## TRY IT
All lines in the data that hold the word "repainted" need copying.

## RAW DATA
....

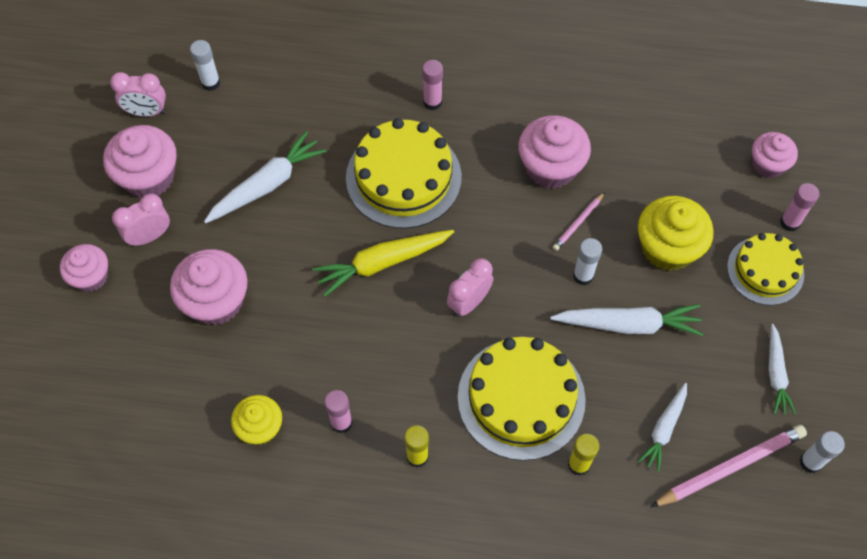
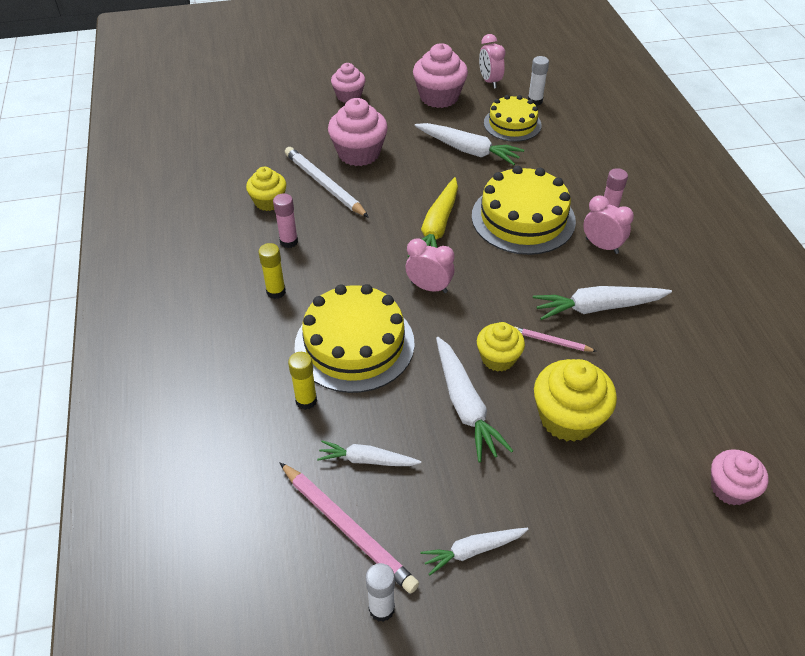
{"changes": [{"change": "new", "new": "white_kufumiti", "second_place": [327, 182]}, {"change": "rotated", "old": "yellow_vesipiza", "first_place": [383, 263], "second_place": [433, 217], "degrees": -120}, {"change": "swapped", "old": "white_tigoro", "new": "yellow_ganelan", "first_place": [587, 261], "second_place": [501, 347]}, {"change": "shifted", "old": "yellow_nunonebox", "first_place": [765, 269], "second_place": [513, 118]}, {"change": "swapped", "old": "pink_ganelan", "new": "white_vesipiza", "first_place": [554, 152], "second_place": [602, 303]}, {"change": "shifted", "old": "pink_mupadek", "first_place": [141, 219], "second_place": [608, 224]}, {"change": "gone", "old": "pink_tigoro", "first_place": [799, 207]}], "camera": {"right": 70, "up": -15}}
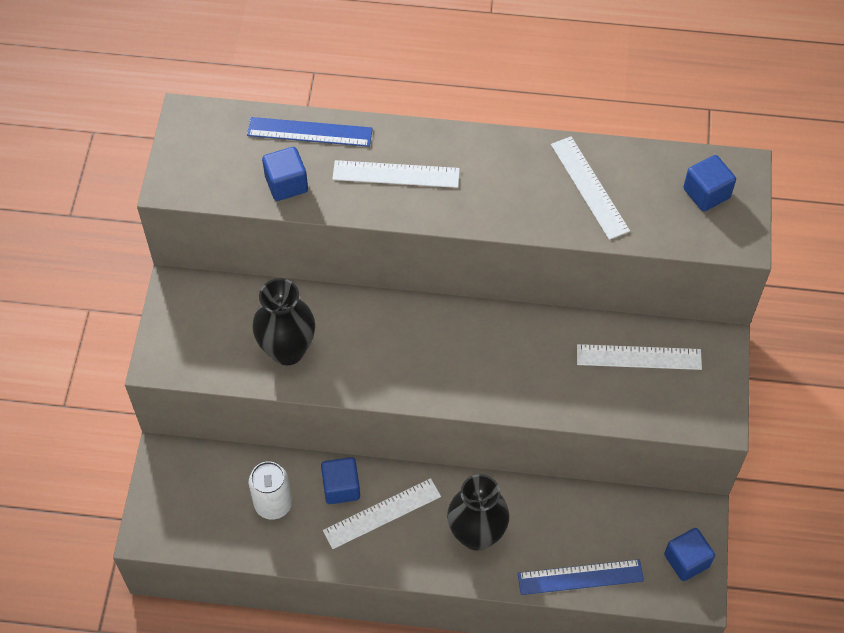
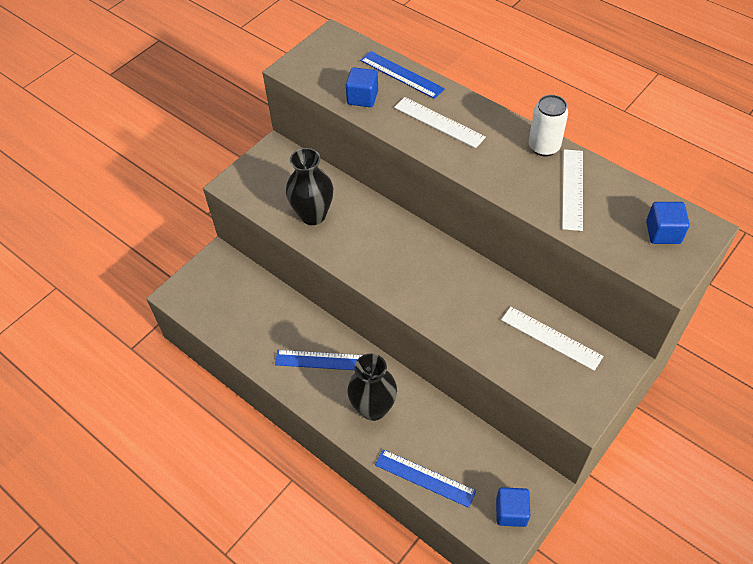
{"changes": [{"change": "repainted", "old": "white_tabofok", "new": "blue_tabofok", "first_place": [382, 513], "second_place": [319, 360]}, {"change": "shifted", "old": "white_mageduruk", "first_place": [270, 490], "second_place": [548, 126]}, {"change": "gone", "old": "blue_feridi", "first_place": [340, 480]}], "camera": {"right": 35, "up": -5}}
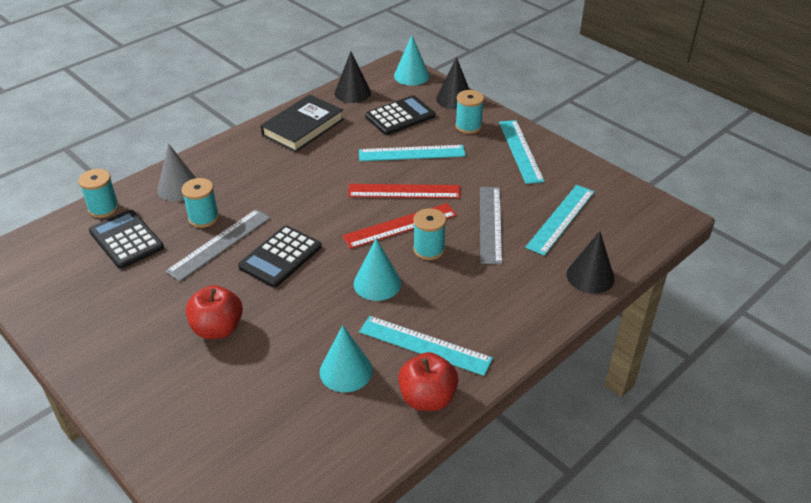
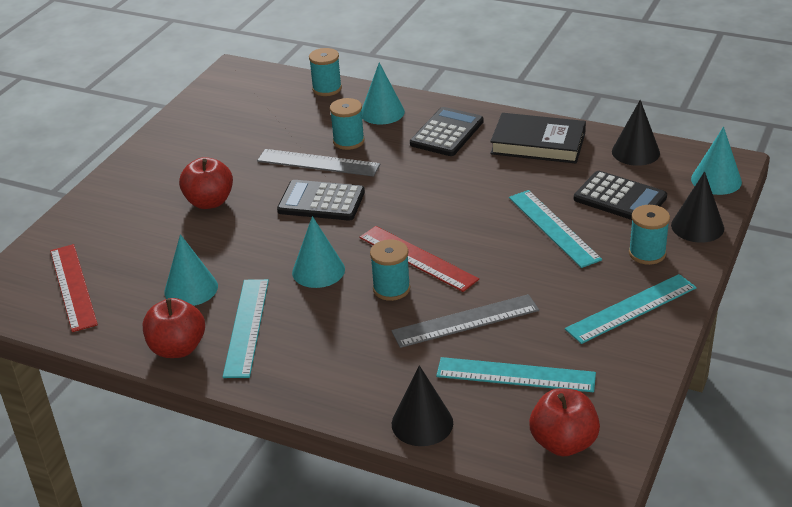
{"changes": [{"change": "shifted", "old": "red_tabofok", "first_place": [404, 191], "second_place": [74, 288]}, {"change": "repainted", "old": "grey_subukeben", "new": "turquoise_subukeben", "first_place": [176, 172], "second_place": [383, 93]}, {"change": "shifted", "old": "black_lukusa", "first_place": [126, 239], "second_place": [446, 131]}, {"change": "new", "new": "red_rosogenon", "second_place": [564, 422]}], "camera": {"right": 70, "up": -5}}
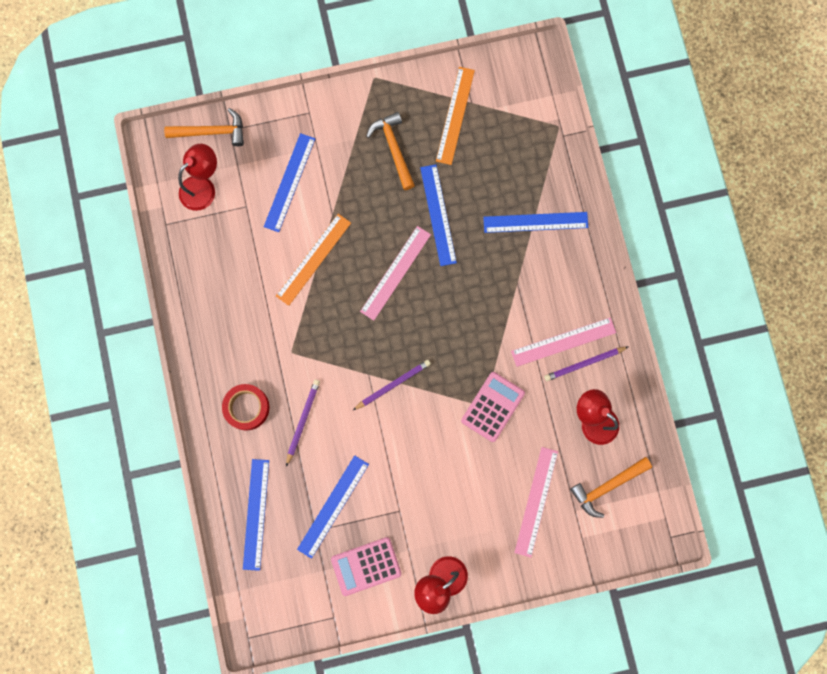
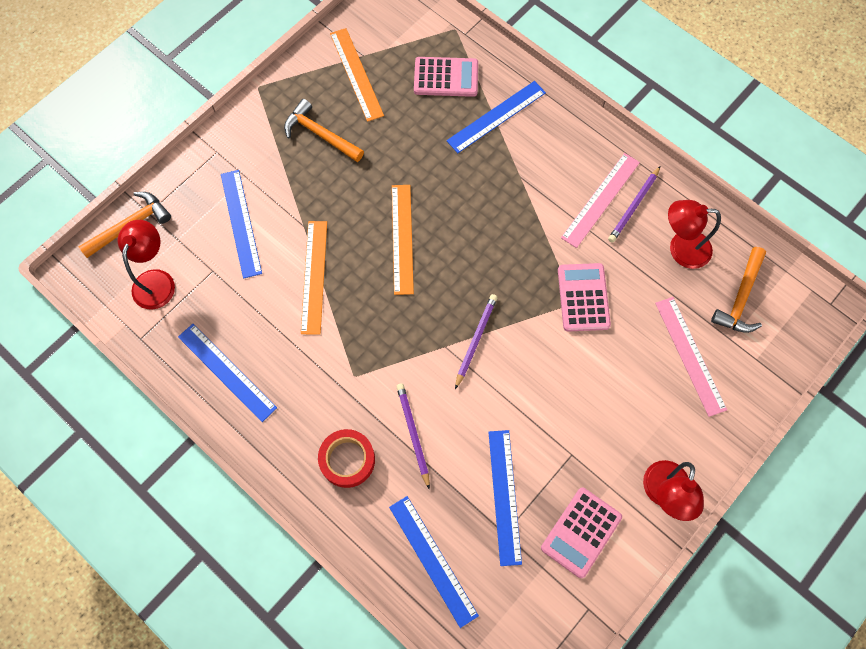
{"changes": [{"change": "shifted", "old": "blue_tabofok", "first_place": [438, 215], "second_place": [227, 373]}, {"change": "repainted", "old": "pink_tabofok", "new": "orange_tabofok", "first_place": [395, 273], "second_place": [403, 240]}, {"change": "new", "new": "pink_lukusa", "second_place": [446, 77]}], "camera": {"right": -35, "up": -10}}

....

## TASK OUTPUT
{"changes": [{"change": "repainted", "old": "white_tabofok", "new": "blue_tabofok", "first_place": [382, 513], "second_place": [319, 360]}, {"change": "shifted", "old": "white_mageduruk", "first_place": [270, 490], "second_place": [548, 126]}, {"change": "gone", "old": "blue_feridi", "first_place": [340, 480]}], "camera": {"right": 35, "up": -5}}
{"changes": [{"change": "shifted", "old": "red_tabofok", "first_place": [404, 191], "second_place": [74, 288]}, {"change": "repainted", "old": "grey_subukeben", "new": "turquoise_subukeben", "first_place": [176, 172], "second_place": [383, 93]}, {"change": "shifted", "old": "black_lukusa", "first_place": [126, 239], "second_place": [446, 131]}, {"change": "new", "new": "red_rosogenon", "second_place": [564, 422]}], "camera": {"right": 70, "up": -5}}
{"changes": [{"change": "shifted", "old": "blue_tabofok", "first_place": [438, 215], "second_place": [227, 373]}, {"change": "repainted", "old": "pink_tabofok", "new": "orange_tabofok", "first_place": [395, 273], "second_place": [403, 240]}, {"change": "new", "new": "pink_lukusa", "second_place": [446, 77]}], "camera": {"right": -35, "up": -10}}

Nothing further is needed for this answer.